* [Exercise requirements]:
Only one stretch of the data below should be repeated: the lines from the line containing "tournevis (noir) (547,218,574,273)" through the line containing "balle (orange) (612,238,672,292)", inclusive, exactly as they are.

Input: Begin

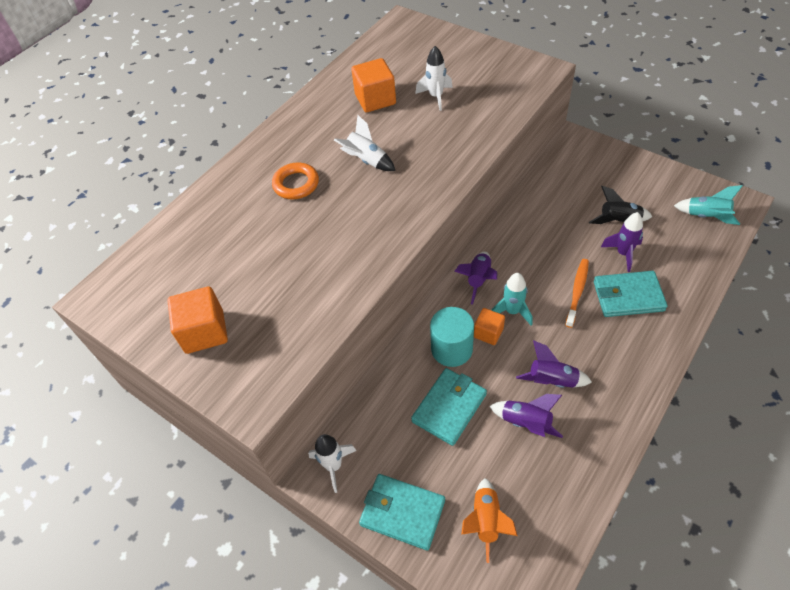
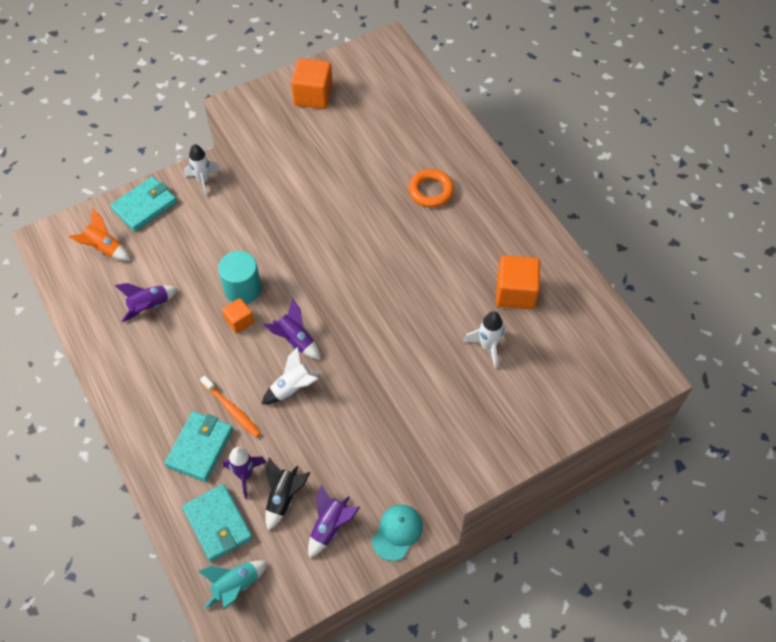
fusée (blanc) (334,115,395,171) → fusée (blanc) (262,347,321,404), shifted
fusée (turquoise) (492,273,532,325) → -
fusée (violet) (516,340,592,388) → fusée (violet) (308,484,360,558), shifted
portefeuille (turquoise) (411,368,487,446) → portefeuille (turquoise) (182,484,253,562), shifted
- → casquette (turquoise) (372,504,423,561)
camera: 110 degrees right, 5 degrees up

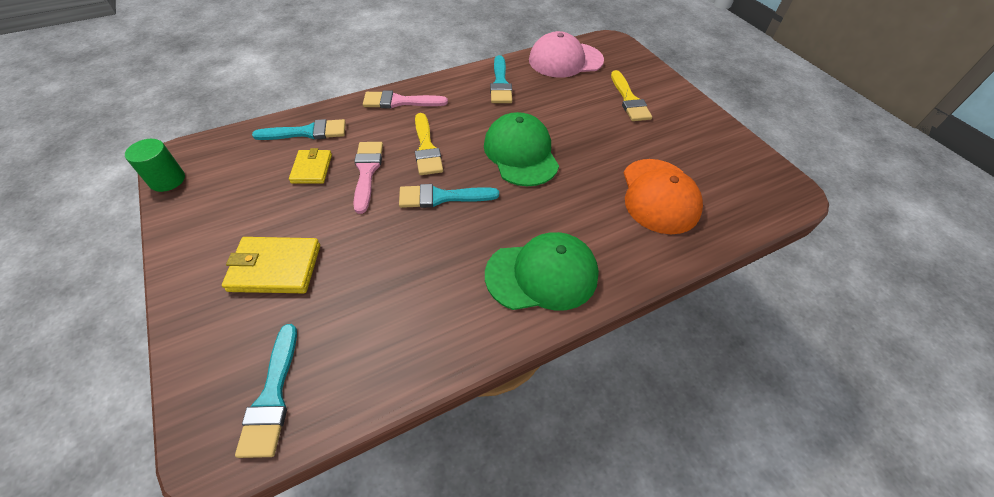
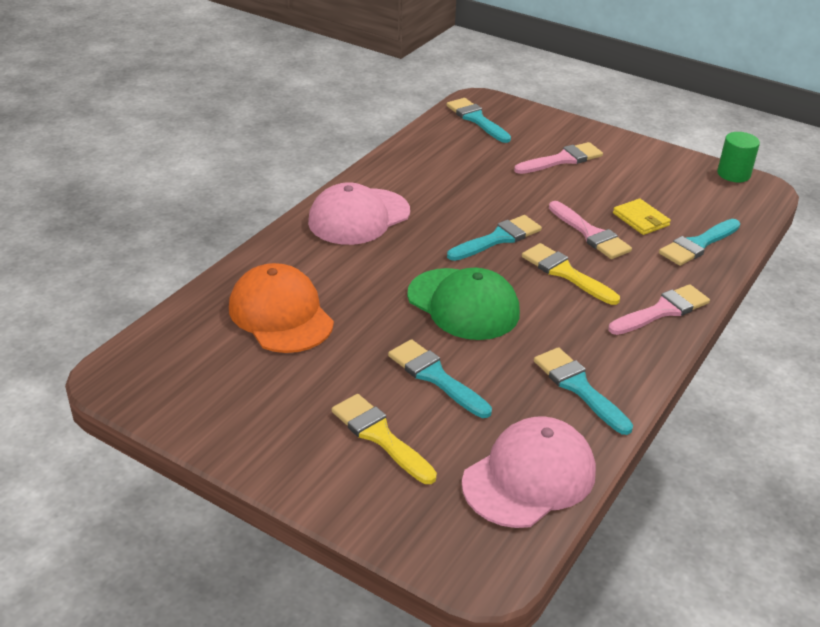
casquette (vert) (485,232,599,311) → casquette (rose) (308,182,410,245)
portefeuille (jaune) (222,237,320,293) → pinceau (rose) (514,142,603,174)
- → pinceau (turquoise) (388,339,492,418)
camera: 150 degrees right, 15 degrees down

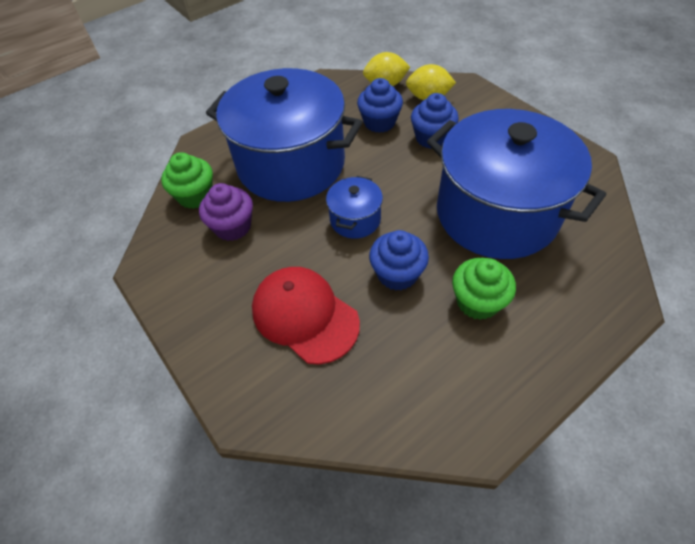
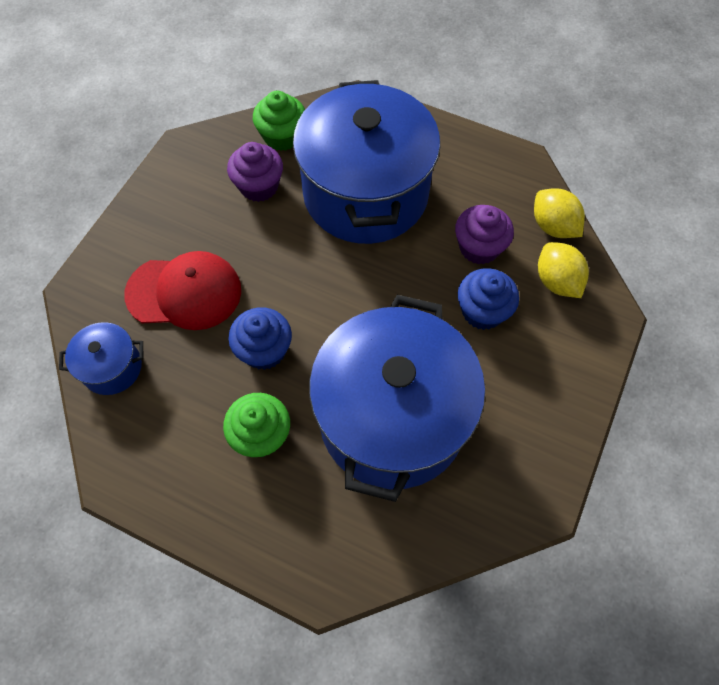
muffin (bleu) (357,78,403,133) → muffin (violet) (455,205,514,265)
marmite (bleu) (326,176,383,239) → marmite (bleu) (59,322,144,395), shifted
casquette (rouge) (252,267,360,365) → casquette (rouge) (124,251,241,330), 75 degrees clockwise
camera: 60 degrees right, 10 degrees up

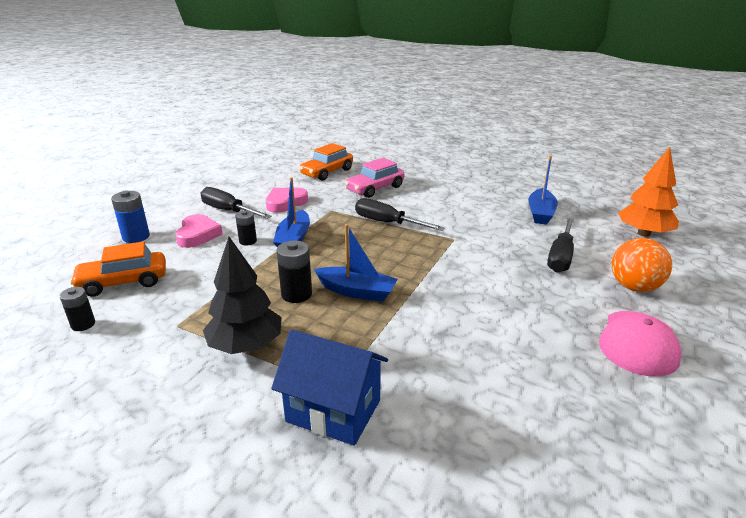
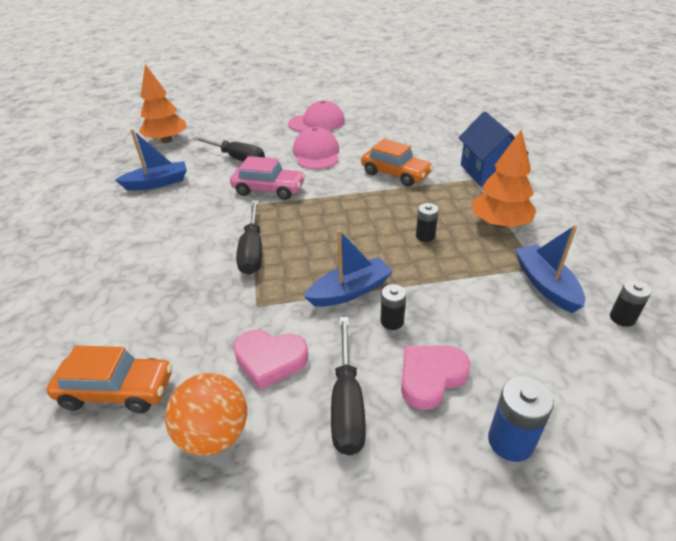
voiture (rose) (345,158,404,198) → voiture (rose) (230,156,305,200), shifted
tournevis (noir) (547,218,574,273) → tournevis (noir) (193,136,265,162), 45 degrees clockwise
bateau (bleu) (314,224,398,302) → bateau (bleu) (515,225,585,313), shifted
arbre (noir) (203,237,282,354) → arbre (orange) (472,129,536,228)
balle (orange) (612,238,672,292) → balle (orange) (165,373,247,456), shifted
pile (noir) (276,241,312,303) → pile (noir) (416,203,439,242), x0.66
voiture (orange) (70,242,166,297) → voiture (orange) (361,139,433,187), shifted
- → casquette (rose) (293,127,339,169)
camera: 125 degrees left, 10 degrees up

Input: End

* [Result for this task]:
tournevis (noir) (547,218,574,273) → tournevis (noir) (193,136,265,162), 45 degrees clockwise
bateau (bleu) (314,224,398,302) → bateau (bleu) (515,225,585,313), shifted
arbre (noir) (203,237,282,354) → arbre (orange) (472,129,536,228)
balle (orange) (612,238,672,292) → balle (orange) (165,373,247,456), shifted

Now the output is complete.